DESCRIPTION OF THE TASK
Without the pictures, set down everything in the listing exactly.

DATA PROVIDED

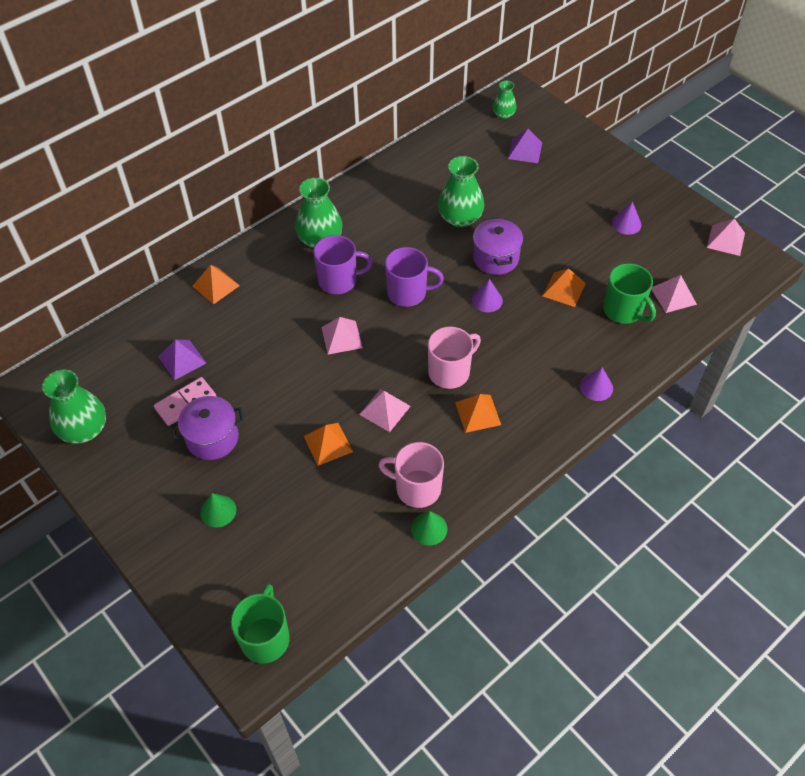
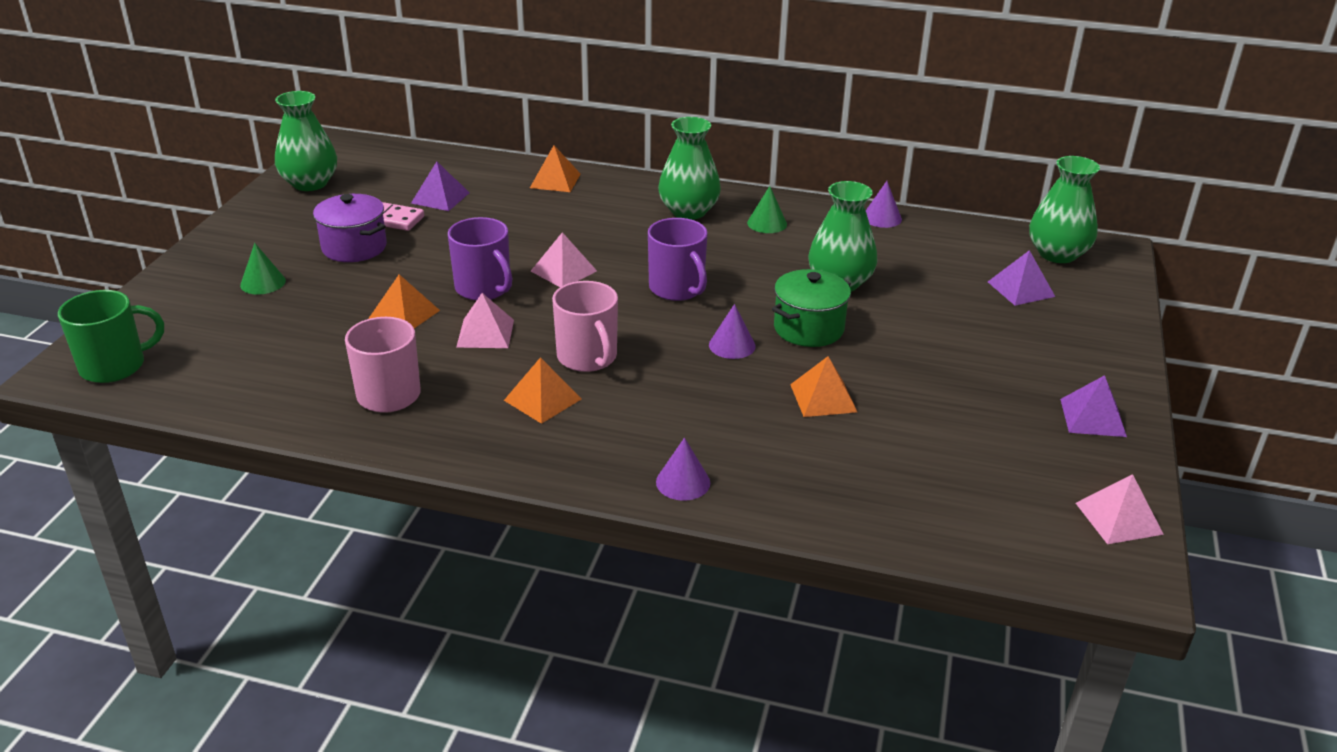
camera: 55 degrees right, 20 degrees down
(339, 280) = (643, 241): purple mug -> purple mug (484, 288)
(429, 528) = (334, 423): green cone -> green cone (767, 223)
(450, 372) = (587, 357): pink mug -> pink mug turned 45 degrees clockwise
(495, 258) = (808, 328): purple pot -> green pot
(503, 114) = (1057, 254): green vase -> green vase, size x1.77
(623, 310) = (849, 461): green mug -> none
(626, 223) = (1014, 411): purple cone -> purple cone (882, 218)
(650, 199) = (1093, 417): none -> purple pyramid
(673, 296) = (935, 500): pink pyramid -> none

SOLUTION FOR THIS TASK
camera: 55 degrees right, 20 degrees down
(339, 280) = (643, 241): purple mug -> purple mug (484, 288)
(429, 528) = (334, 423): green cone -> green cone (767, 223)
(450, 372) = (587, 357): pink mug -> pink mug turned 45 degrees clockwise
(495, 258) = (808, 328): purple pot -> green pot
(503, 114) = (1057, 254): green vase -> green vase, size x1.77
(623, 310) = (849, 461): green mug -> none
(626, 223) = (1014, 411): purple cone -> purple cone (882, 218)
(650, 199) = (1093, 417): none -> purple pyramid
(673, 296) = (935, 500): pink pyramid -> none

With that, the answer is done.